• [Work item]: Please tally the lines in the data below that include the string "schottky", and reply with only the total.

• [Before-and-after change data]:
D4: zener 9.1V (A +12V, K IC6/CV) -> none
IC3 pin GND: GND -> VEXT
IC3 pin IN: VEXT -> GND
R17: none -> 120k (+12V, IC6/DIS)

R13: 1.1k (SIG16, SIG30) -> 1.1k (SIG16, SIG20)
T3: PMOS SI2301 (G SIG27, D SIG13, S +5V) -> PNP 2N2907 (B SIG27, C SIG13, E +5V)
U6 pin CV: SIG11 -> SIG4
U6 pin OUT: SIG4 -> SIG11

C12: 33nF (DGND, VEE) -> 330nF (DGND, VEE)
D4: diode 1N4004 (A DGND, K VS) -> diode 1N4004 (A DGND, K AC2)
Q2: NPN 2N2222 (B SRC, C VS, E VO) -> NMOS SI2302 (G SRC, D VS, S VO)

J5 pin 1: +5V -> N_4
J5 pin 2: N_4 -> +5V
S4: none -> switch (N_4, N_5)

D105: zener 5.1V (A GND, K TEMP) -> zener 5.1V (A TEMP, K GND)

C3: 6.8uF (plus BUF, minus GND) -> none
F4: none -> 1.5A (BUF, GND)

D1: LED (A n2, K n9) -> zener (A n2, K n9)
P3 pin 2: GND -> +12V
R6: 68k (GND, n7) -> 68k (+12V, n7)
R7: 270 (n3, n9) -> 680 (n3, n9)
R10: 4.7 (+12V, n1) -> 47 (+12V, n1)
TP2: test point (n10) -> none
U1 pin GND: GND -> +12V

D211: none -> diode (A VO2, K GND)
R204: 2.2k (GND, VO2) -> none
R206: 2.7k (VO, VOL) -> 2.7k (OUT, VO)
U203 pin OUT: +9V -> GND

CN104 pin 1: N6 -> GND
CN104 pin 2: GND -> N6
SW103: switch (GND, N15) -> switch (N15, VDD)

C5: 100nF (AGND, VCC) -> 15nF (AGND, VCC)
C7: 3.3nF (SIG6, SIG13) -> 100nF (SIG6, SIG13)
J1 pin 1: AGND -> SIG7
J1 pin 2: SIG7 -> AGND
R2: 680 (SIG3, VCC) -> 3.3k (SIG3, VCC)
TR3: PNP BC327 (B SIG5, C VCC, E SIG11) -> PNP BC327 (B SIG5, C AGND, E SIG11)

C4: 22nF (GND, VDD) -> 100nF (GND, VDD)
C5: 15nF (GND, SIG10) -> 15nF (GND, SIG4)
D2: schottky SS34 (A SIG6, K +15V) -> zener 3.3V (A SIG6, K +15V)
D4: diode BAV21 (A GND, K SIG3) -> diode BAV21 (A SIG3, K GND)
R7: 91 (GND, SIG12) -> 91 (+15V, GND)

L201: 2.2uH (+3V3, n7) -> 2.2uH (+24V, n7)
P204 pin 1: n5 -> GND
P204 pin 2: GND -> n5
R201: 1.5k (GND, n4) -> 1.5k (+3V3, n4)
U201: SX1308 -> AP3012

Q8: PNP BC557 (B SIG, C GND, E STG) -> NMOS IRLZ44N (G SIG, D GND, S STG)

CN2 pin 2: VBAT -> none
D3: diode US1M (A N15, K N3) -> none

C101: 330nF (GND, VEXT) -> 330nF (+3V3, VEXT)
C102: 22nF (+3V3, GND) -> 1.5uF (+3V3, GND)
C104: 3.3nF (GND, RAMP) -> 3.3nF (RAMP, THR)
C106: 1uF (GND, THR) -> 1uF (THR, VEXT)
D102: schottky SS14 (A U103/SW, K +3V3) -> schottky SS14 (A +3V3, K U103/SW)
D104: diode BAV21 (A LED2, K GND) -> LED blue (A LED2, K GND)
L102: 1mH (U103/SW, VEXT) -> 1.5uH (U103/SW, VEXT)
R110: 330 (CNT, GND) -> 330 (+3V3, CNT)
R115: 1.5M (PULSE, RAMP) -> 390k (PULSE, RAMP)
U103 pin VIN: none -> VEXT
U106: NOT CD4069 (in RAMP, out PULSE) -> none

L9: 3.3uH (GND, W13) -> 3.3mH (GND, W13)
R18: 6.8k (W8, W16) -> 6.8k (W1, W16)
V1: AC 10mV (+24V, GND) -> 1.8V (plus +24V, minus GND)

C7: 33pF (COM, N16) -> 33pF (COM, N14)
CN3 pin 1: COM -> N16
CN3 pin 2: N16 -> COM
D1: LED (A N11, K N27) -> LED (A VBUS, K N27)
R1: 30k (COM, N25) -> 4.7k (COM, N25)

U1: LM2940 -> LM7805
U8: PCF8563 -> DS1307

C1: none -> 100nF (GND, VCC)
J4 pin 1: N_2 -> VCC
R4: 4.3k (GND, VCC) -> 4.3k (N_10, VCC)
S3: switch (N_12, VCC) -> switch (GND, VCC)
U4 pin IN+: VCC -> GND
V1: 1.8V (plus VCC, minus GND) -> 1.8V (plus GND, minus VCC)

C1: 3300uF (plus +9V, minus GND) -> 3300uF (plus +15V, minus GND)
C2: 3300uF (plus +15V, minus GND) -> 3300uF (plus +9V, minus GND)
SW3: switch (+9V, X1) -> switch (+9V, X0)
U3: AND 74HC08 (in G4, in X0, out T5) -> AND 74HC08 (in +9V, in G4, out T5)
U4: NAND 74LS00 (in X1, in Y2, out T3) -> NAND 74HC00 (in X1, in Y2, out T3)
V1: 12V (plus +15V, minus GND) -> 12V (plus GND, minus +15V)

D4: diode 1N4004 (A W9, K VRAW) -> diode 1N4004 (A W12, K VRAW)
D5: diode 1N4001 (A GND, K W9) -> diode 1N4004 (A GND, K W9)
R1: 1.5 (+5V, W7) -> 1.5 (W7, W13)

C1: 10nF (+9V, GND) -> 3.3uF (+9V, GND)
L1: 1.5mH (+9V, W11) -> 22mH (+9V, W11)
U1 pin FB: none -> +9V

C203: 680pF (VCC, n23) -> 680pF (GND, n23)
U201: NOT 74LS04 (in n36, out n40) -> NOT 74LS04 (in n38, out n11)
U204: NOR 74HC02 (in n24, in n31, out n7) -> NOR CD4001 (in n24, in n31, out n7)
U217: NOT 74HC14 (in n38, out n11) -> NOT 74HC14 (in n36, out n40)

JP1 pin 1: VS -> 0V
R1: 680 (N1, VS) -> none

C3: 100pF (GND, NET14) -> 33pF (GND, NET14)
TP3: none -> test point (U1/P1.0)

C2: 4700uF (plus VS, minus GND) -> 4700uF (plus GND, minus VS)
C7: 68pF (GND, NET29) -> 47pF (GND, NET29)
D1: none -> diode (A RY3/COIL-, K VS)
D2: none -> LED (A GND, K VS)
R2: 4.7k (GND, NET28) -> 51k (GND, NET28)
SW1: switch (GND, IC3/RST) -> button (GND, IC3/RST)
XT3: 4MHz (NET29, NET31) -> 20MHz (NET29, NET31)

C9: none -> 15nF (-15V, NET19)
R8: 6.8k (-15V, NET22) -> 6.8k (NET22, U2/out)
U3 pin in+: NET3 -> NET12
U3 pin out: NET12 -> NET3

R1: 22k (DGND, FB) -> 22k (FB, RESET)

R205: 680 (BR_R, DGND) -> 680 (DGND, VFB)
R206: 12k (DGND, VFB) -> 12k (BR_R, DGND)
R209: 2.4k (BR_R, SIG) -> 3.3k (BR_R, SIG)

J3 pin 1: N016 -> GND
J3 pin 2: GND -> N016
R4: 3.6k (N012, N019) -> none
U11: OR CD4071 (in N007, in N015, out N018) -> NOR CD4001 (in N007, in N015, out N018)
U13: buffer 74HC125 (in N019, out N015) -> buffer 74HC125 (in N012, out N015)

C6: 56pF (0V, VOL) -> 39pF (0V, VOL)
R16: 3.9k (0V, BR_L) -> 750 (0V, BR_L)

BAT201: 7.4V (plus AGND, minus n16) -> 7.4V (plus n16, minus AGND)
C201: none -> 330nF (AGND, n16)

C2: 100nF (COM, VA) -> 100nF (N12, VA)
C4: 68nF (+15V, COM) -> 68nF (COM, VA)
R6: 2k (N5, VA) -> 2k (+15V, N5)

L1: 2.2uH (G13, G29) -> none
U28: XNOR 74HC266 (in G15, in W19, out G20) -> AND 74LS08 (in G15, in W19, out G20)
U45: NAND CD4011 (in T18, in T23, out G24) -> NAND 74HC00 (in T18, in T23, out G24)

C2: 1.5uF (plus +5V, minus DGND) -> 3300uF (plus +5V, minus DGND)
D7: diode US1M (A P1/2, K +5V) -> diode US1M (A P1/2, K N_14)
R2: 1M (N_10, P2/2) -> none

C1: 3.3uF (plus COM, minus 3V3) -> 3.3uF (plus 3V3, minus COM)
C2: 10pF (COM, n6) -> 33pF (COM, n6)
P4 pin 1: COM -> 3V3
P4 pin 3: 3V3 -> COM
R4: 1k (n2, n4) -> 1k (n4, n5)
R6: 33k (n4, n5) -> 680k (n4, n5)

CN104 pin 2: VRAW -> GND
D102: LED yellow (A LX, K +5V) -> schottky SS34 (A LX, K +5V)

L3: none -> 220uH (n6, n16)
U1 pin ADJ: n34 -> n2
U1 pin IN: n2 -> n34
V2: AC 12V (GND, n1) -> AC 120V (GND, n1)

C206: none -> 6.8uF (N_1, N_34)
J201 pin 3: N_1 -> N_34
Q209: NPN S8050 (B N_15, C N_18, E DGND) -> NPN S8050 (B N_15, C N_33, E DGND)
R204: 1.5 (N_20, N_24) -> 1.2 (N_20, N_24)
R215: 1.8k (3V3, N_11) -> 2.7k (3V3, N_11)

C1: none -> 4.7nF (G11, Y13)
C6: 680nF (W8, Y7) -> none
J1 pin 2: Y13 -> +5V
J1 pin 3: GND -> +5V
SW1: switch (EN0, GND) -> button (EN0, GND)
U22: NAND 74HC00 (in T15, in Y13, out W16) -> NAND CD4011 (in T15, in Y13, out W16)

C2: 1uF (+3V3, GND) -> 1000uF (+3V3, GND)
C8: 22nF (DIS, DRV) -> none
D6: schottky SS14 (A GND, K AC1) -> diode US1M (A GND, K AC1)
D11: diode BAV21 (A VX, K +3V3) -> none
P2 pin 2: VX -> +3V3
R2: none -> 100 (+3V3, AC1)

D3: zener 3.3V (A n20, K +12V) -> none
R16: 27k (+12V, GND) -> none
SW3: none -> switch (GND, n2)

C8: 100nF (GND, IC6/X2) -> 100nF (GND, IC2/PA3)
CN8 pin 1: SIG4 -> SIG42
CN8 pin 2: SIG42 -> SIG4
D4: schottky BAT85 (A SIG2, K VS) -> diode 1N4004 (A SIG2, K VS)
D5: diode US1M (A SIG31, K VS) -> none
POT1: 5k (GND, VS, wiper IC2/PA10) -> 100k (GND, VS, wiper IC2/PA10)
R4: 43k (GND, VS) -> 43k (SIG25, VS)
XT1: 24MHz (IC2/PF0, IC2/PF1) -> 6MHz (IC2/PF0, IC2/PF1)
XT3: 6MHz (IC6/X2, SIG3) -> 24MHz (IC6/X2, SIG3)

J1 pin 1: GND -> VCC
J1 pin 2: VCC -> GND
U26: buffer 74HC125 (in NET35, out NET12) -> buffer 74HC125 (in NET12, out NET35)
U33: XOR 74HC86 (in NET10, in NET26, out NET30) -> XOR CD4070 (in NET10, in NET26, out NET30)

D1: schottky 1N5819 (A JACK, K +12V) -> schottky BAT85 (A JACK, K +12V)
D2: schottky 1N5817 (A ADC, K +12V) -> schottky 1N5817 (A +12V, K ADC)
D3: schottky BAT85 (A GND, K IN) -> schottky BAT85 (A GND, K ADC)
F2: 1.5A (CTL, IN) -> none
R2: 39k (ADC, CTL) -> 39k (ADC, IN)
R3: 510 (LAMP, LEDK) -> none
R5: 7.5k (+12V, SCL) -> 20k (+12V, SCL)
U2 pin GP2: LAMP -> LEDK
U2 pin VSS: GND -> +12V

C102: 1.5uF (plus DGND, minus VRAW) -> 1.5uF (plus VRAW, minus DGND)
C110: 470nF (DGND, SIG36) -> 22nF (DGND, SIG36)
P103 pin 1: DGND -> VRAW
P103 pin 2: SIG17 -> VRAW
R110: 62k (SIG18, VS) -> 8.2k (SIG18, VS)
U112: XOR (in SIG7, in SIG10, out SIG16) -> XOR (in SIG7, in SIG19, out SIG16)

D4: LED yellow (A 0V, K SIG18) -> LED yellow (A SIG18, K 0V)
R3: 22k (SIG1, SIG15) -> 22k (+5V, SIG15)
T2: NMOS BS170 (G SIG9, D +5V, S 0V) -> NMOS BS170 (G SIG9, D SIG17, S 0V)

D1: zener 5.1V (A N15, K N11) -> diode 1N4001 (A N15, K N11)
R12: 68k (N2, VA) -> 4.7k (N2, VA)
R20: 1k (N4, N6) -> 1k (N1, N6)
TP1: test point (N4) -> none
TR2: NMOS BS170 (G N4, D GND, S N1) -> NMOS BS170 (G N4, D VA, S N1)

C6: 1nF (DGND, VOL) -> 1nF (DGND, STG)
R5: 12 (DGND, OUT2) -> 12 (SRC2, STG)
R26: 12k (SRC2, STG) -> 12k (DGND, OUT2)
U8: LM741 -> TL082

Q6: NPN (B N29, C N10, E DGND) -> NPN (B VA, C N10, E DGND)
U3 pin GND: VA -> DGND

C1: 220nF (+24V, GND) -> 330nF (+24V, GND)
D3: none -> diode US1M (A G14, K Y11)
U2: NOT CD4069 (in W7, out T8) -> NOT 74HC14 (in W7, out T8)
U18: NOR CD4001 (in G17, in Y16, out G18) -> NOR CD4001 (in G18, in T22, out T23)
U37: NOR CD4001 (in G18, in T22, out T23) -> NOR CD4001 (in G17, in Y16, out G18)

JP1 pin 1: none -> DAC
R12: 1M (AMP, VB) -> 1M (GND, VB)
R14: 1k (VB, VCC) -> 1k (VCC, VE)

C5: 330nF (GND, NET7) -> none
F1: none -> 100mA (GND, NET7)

• [Answer]: 8